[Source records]
== Segment start ==
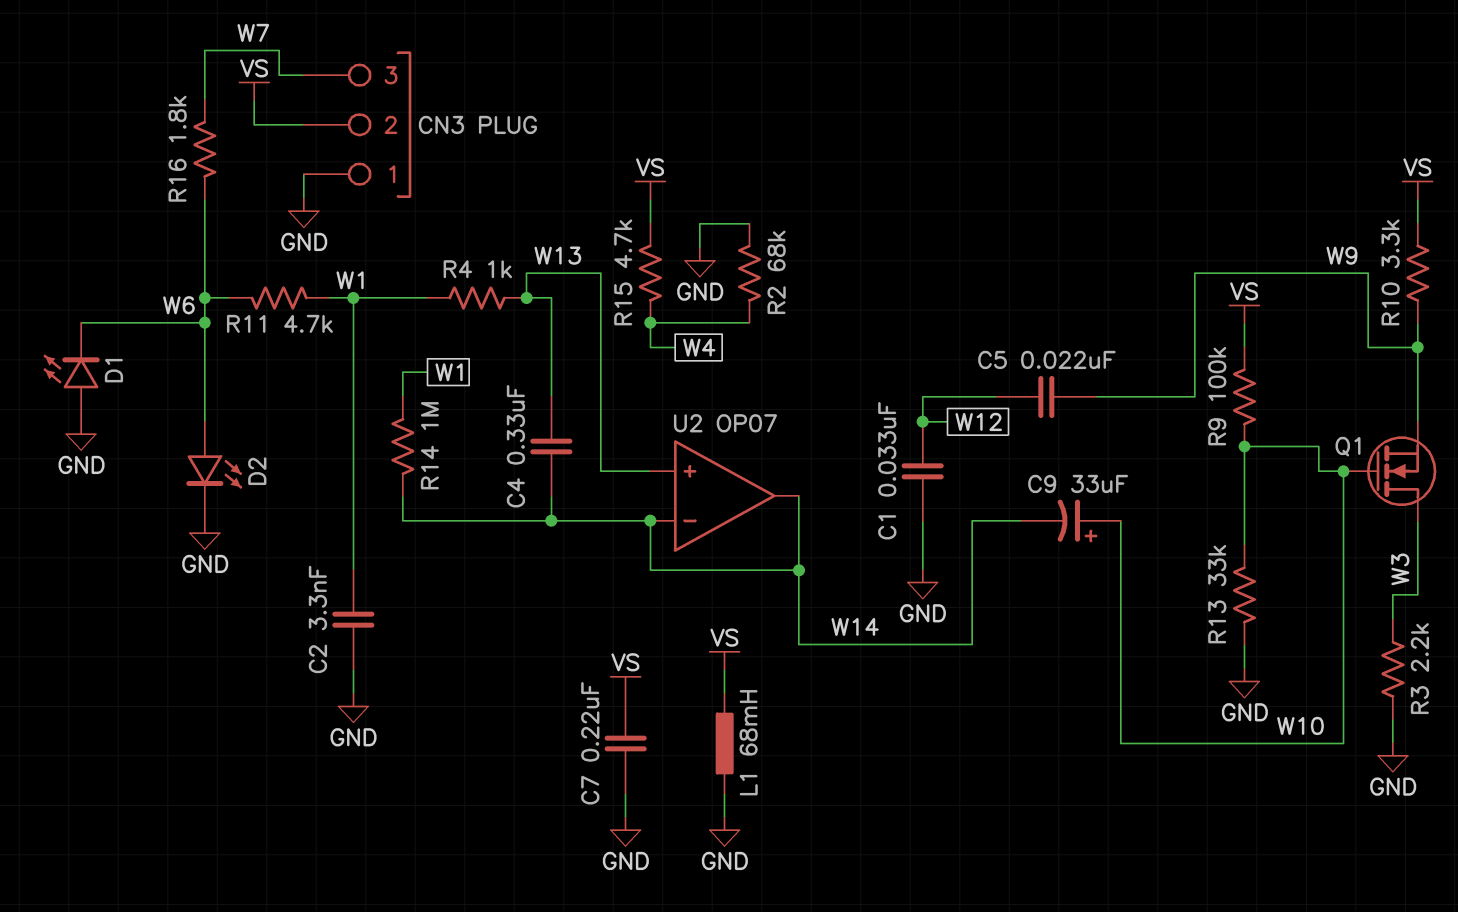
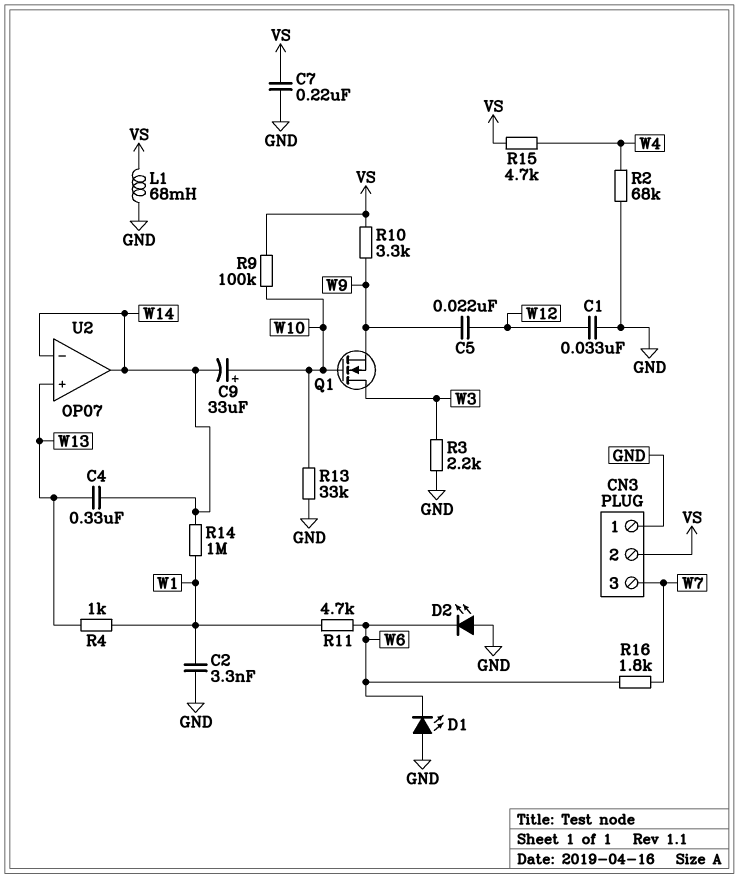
D2: LED (A W6, K GND) -> LED (A GND, K W6)

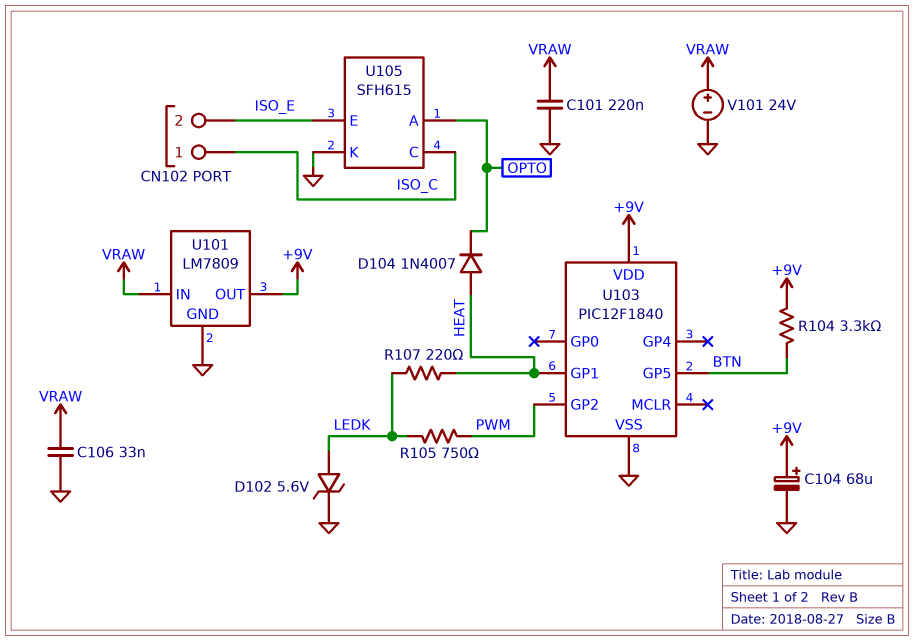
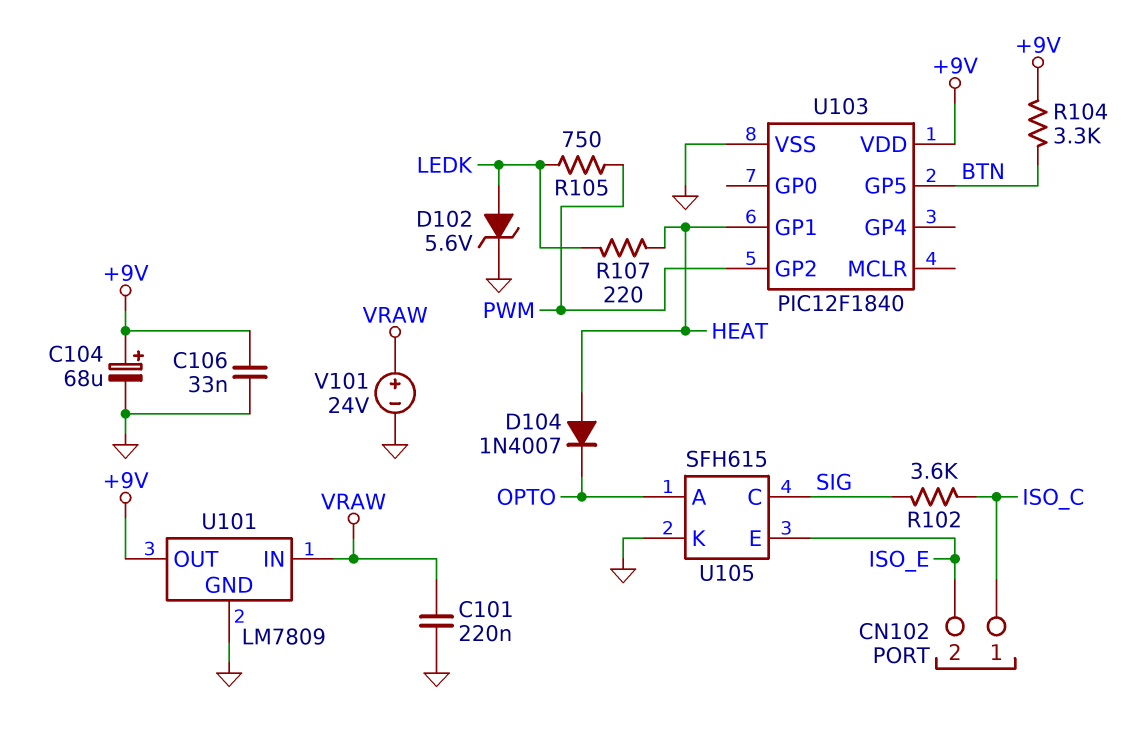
C106: 33nF (GND, VRAW) -> 33nF (+9V, GND)
R102: none -> 3.6k (ISO_C, SIG)
U105 pin C: ISO_C -> SIG

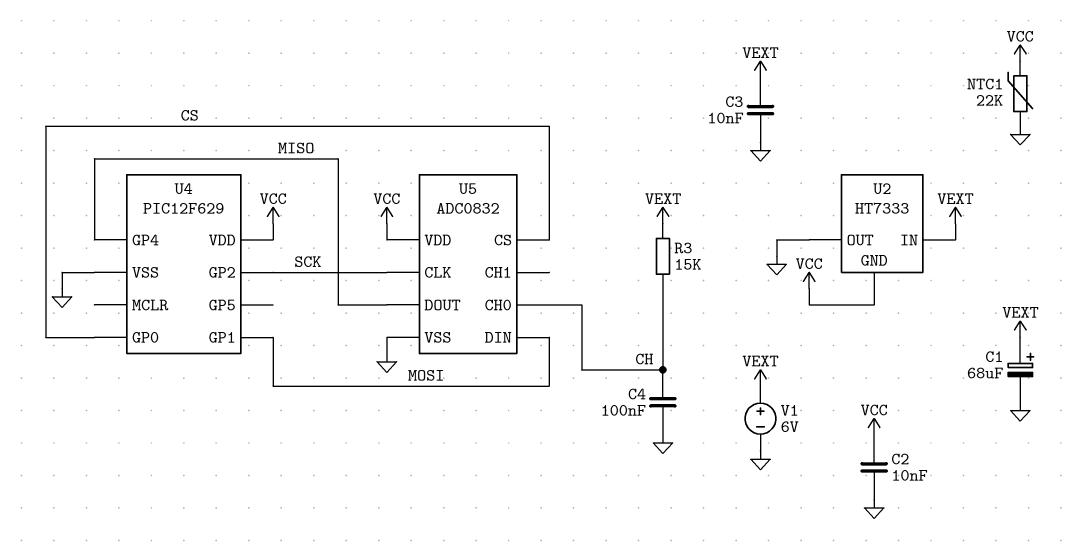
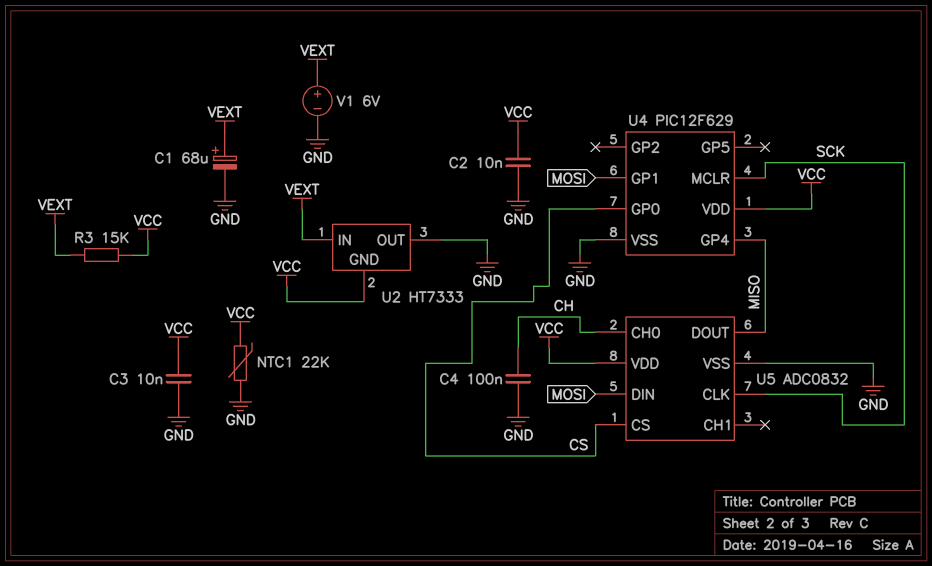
C3: 10nF (GND, VEXT) -> 10nF (GND, VCC)
R3: 15k (CH, VEXT) -> 15k (VCC, VEXT)
U4 pin GP2: SCK -> none
U4 pin MCLR: none -> SCK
== Segment end ==
BRIEF :: When you repeat the lines above, keep them exact and leave out each image they contain.

RESULT OF THIS TASK ::
D2: LED (A W6, K GND) -> LED (A GND, K W6)

C106: 33nF (GND, VRAW) -> 33nF (+9V, GND)
R102: none -> 3.6k (ISO_C, SIG)
U105 pin C: ISO_C -> SIG

C3: 10nF (GND, VEXT) -> 10nF (GND, VCC)
R3: 15k (CH, VEXT) -> 15k (VCC, VEXT)
U4 pin GP2: SCK -> none
U4 pin MCLR: none -> SCK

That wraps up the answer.